#### Work to complete:
What you return should be only the lines in the entries below between the one holding "grey star [279,98,331,130]" and the one holding "camera: 100 degrees right, 10 degrees up", ends included, with every picture left out.

#### Raw data:

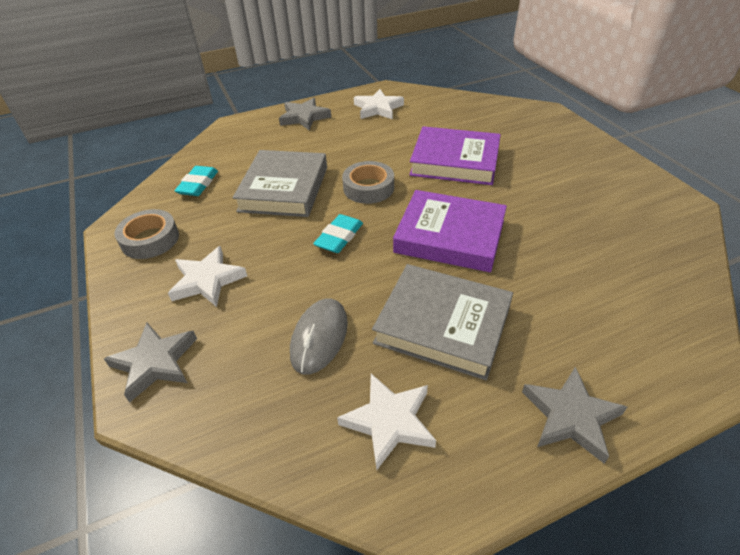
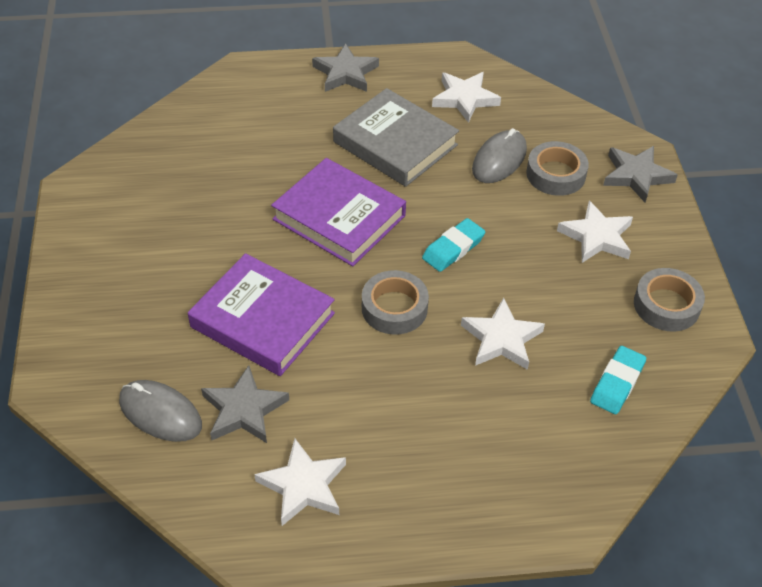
camera: 165 degrees left, 5 degrees up
grey book [233,150,327,217] -> white star [461,298,545,370]
grey star [279,98,331,130] -> grey star moved to [201,365,289,443]
none -> grey mouse [119,380,202,442]
none -> grey tape [526,141,589,196]

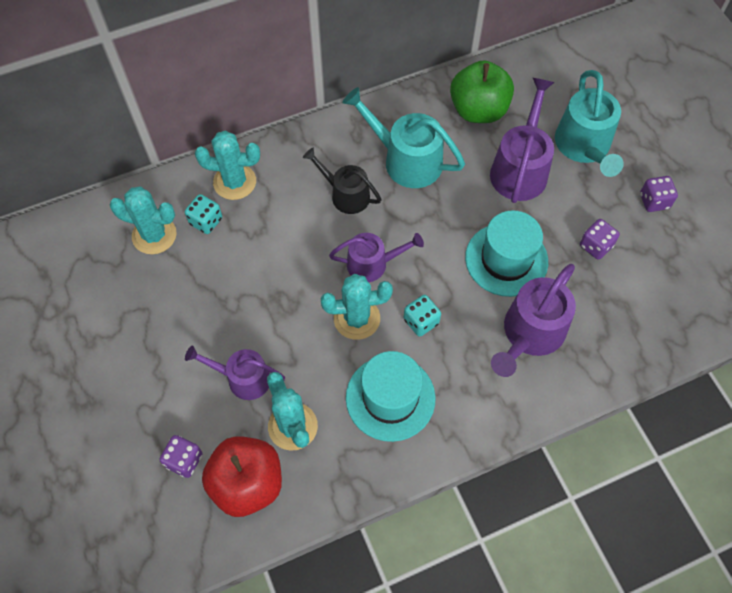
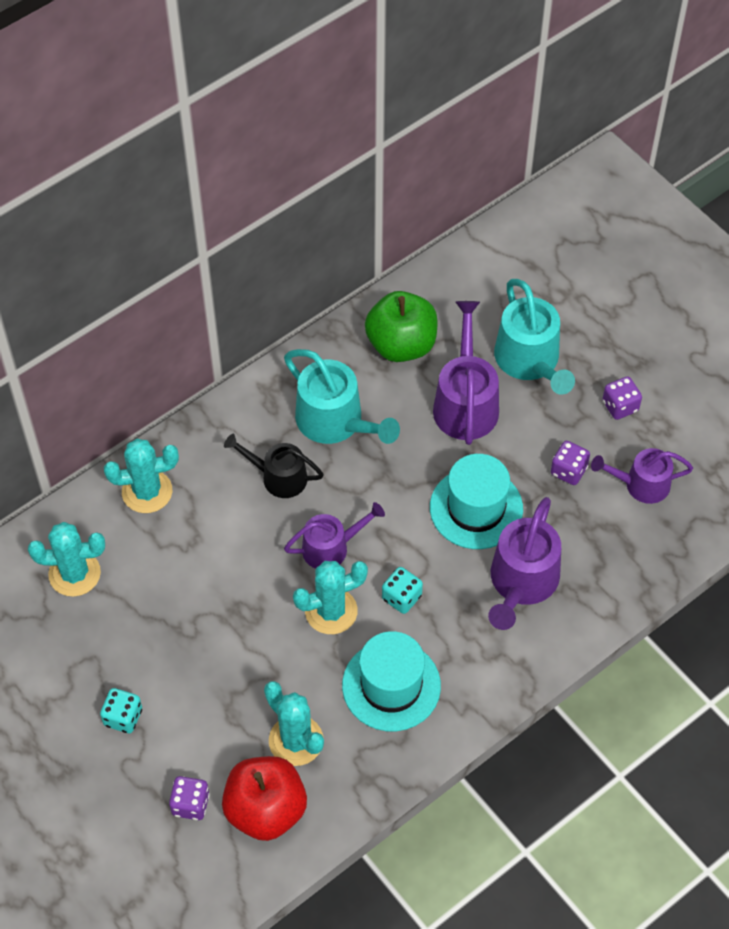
camera: 15 degrees left, 5 degrees down
turquoise dice [185,194,222,234] -> turquoise dice moved to [100,688,142,733]
purple watering can [185,346,285,400] -> purple watering can moved to [591,448,693,504]
turquoise watering can [342,87,465,188] -> turquoise watering can turned 150 degrees counterclockwise [284,349,400,444]

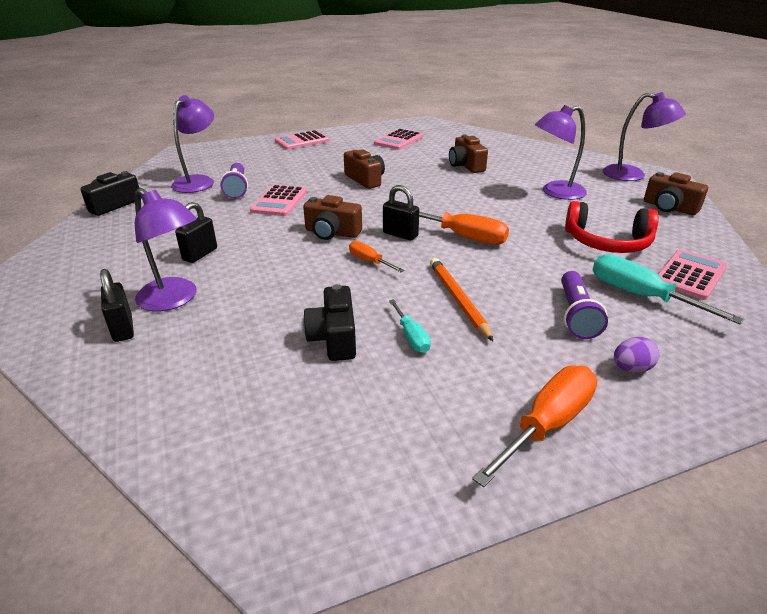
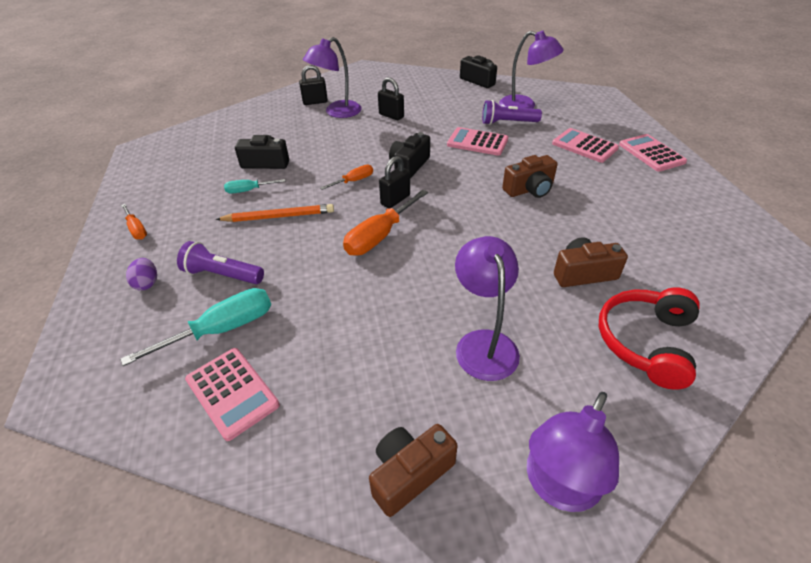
camera: 100 degrees right, 10 degrees up
brown camera [303,195,362,240] -> black camera [389,132,430,179]
pink calculator [374,129,423,150] -> pink calculator moved to [552,128,619,163]
orange screwdriver [472,365,597,487] -> orange screwdriver [121,204,147,239], size x0.56
red headphones [565,201,659,253] -> red headphones moved to [599,288,700,390]

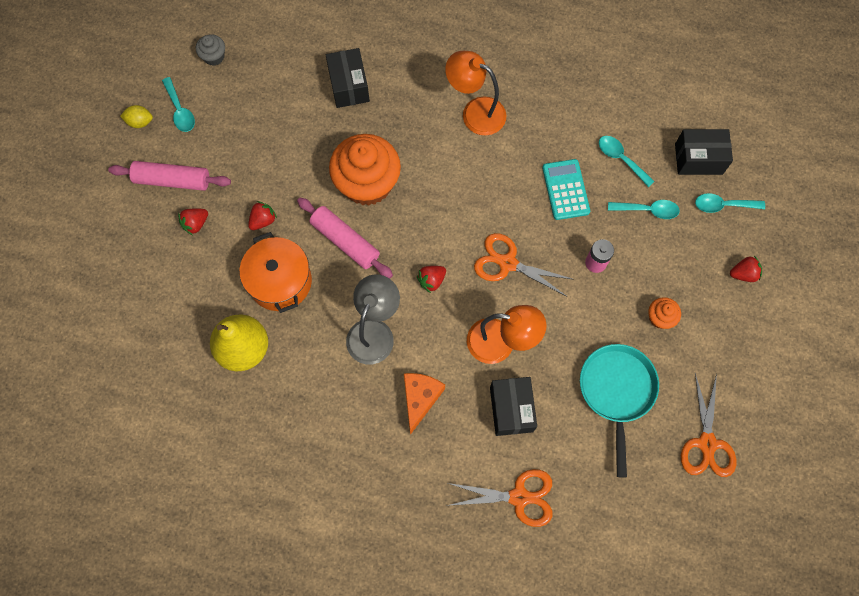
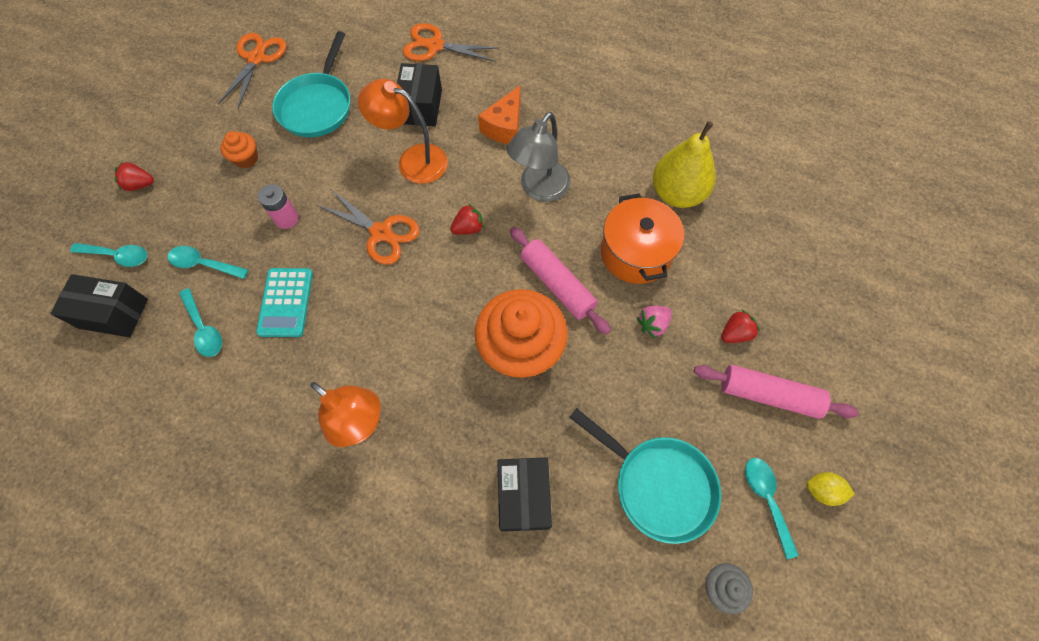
camera: 170 degrees left, 5 degrees down
red strawberry [248,201,277,230] -> pink strawberry [637,306,672,338]
none -> turquoise pan [569,408,721,544]

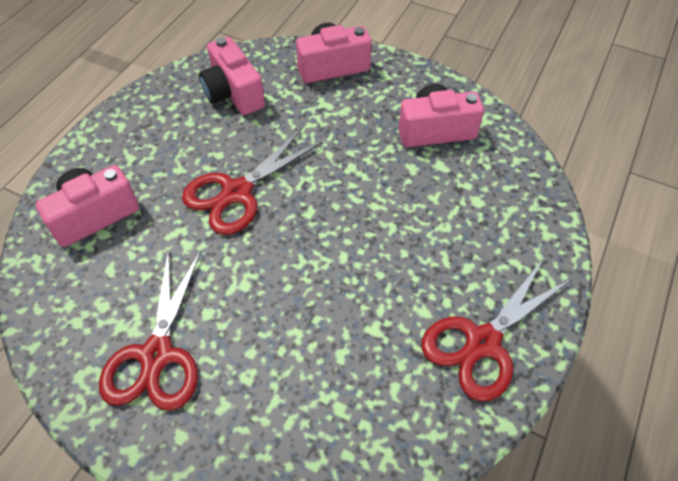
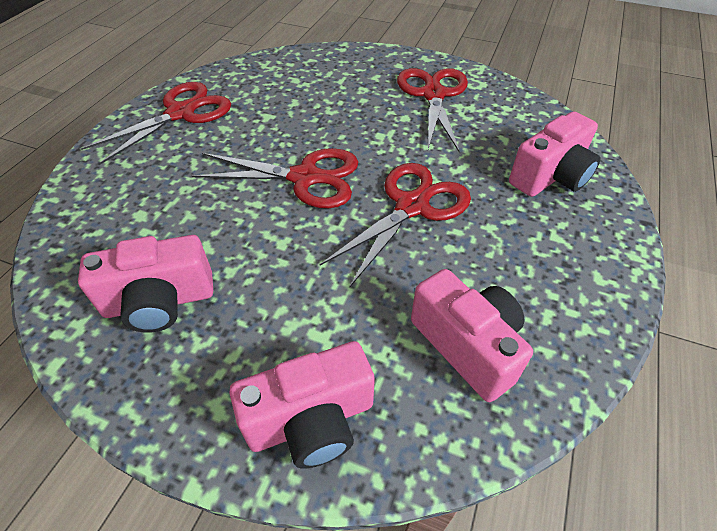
camera: 175 degrees right, 5 degrees down
none -> red scissors [192,148,358,208]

#### Written solution:
grey star [279,98,331,130] -> grey star moved to [201,365,289,443]
none -> grey mouse [119,380,202,442]
none -> grey tape [526,141,589,196]

camera: 15 degrees left, 5 degrees down
turquoise dice [185,194,222,234] -> turquoise dice moved to [100,688,142,733]
purple watering can [185,346,285,400] -> purple watering can moved to [591,448,693,504]
turquoise watering can [342,87,465,188] -> turquoise watering can turned 150 degrees counterclockwise [284,349,400,444]

camera: 100 degrees right, 10 degrees up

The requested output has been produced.